## Task
Only one stretch of the records below is wanted: the lines from the one holding "D207: diode BAV21 (A VS, K N8) -> none" through the one holding "D208: LED red". Return it exactly, both ends included.

## Data excerpts
+ + + + +

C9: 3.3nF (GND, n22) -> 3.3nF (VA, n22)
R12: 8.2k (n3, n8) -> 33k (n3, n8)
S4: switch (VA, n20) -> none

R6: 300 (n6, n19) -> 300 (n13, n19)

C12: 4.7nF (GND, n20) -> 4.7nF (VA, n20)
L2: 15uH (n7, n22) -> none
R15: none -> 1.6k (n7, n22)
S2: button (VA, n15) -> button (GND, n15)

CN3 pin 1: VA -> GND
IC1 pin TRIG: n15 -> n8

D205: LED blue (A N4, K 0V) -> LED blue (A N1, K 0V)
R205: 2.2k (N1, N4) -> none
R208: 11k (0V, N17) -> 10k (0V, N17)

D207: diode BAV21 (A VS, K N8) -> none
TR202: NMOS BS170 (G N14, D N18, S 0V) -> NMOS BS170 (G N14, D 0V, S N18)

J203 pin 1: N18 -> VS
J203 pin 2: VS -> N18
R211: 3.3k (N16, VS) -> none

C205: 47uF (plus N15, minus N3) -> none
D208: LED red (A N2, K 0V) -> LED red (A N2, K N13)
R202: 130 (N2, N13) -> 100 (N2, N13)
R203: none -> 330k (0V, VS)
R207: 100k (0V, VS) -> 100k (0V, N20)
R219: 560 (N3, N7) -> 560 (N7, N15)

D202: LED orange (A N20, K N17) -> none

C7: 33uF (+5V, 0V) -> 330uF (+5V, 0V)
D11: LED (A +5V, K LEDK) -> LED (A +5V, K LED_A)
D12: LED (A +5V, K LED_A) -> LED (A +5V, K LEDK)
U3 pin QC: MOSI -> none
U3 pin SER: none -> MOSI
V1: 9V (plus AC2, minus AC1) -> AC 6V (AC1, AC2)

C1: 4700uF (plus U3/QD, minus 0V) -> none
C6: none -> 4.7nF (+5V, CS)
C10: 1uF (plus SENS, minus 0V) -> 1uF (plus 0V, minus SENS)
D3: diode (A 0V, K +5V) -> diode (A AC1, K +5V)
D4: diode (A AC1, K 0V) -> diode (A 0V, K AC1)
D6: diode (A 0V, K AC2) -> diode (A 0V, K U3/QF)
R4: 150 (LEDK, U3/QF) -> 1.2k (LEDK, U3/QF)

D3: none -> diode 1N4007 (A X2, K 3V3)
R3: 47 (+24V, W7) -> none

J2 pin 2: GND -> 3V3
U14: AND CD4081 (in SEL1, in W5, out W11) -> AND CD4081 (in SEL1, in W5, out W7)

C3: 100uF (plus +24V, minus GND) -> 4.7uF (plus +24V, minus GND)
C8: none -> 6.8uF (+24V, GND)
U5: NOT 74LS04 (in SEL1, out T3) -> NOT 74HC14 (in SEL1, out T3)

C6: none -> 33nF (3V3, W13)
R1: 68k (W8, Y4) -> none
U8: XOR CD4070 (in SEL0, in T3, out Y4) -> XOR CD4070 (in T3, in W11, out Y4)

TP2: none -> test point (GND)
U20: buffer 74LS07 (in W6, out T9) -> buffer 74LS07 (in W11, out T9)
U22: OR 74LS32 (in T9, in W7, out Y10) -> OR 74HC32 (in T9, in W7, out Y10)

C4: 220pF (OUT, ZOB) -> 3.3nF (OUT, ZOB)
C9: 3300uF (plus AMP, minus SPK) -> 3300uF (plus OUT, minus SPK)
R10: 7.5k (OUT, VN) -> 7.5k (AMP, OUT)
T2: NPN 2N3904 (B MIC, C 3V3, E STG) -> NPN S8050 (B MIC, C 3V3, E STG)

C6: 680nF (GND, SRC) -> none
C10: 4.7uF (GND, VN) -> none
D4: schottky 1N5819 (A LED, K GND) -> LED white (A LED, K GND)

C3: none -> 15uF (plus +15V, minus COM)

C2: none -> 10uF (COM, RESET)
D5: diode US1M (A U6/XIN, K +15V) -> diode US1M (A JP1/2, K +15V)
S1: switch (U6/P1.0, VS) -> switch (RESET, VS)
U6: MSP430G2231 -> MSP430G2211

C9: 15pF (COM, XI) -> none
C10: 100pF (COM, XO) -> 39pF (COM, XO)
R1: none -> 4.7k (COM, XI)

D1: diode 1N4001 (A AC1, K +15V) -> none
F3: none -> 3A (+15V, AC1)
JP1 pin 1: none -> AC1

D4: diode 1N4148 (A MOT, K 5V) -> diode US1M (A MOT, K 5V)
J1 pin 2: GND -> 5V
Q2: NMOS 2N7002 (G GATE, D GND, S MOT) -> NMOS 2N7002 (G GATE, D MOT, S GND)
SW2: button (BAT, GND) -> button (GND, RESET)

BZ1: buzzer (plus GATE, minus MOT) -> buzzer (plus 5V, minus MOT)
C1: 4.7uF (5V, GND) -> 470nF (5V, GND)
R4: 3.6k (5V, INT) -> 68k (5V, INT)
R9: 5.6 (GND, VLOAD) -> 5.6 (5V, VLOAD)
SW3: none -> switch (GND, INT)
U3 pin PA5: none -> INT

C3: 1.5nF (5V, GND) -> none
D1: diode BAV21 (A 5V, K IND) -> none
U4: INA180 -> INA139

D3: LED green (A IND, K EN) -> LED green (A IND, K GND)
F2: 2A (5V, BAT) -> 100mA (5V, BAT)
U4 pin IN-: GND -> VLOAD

+ + + + +

## Answer for the task
D207: diode BAV21 (A VS, K N8) -> none
TR202: NMOS BS170 (G N14, D N18, S 0V) -> NMOS BS170 (G N14, D 0V, S N18)

J203 pin 1: N18 -> VS
J203 pin 2: VS -> N18
R211: 3.3k (N16, VS) -> none

C205: 47uF (plus N15, minus N3) -> none
D208: LED red (A N2, K 0V) -> LED red (A N2, K N13)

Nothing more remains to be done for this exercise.